§ **THE INPUT**
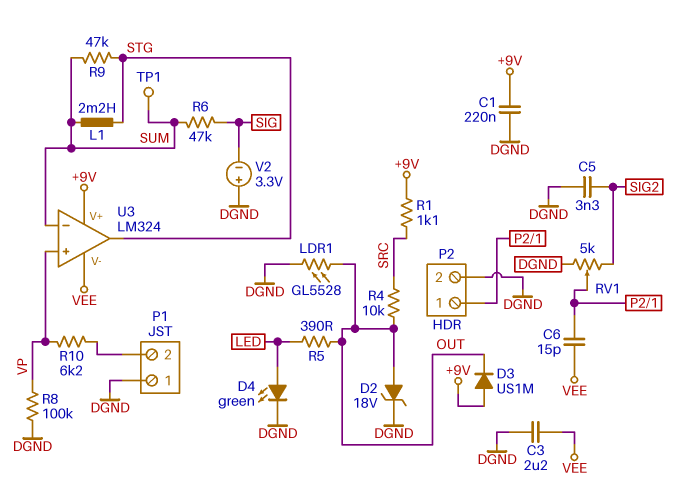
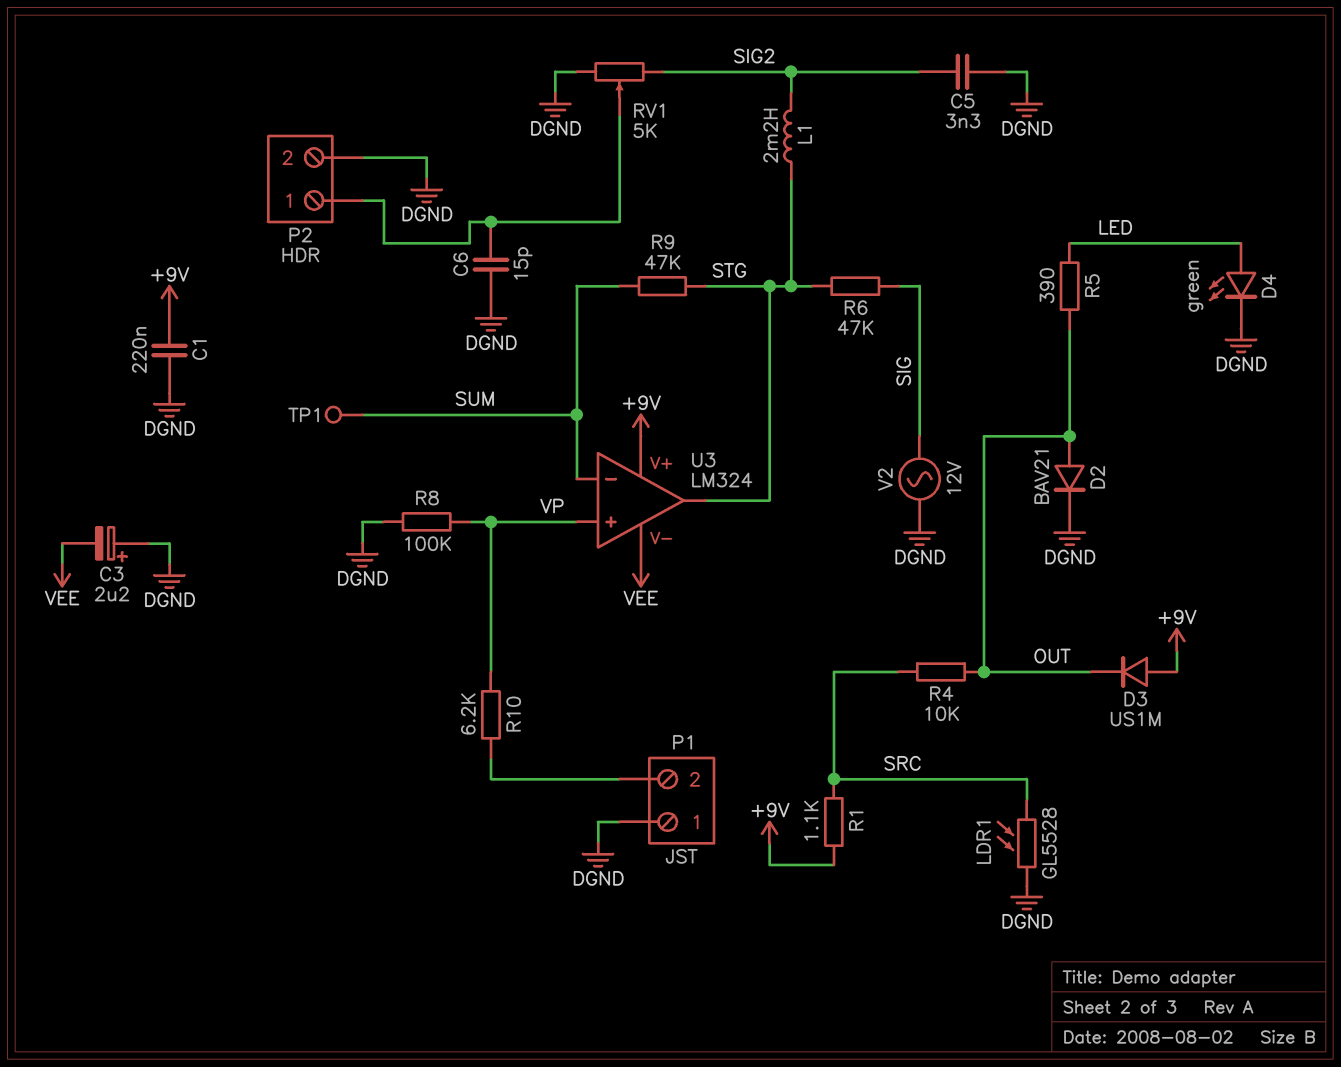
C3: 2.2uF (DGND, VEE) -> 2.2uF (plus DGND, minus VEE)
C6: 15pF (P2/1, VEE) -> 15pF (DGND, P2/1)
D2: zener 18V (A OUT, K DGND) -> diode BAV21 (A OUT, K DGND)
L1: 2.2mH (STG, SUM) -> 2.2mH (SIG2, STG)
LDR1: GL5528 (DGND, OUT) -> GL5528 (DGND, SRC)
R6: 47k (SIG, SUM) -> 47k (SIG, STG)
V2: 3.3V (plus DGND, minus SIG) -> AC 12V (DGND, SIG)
--
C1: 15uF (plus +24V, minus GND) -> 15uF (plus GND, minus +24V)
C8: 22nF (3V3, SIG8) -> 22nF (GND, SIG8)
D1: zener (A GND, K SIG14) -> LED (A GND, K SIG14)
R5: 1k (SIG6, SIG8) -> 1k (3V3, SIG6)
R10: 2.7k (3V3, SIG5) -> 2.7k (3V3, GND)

§ **EXERCISE**
Take the lines above from the one containing "D1: zener (A" to the one containing "R10: 2.7k (3V3, SIG5) -> 2.7k (3V3, GND)" and retype them exactly, both ends included, with nothing added.

§ **RESPONSE TO THE TASK**
D1: zener (A GND, K SIG14) -> LED (A GND, K SIG14)
R5: 1k (SIG6, SIG8) -> 1k (3V3, SIG6)
R10: 2.7k (3V3, SIG5) -> 2.7k (3V3, GND)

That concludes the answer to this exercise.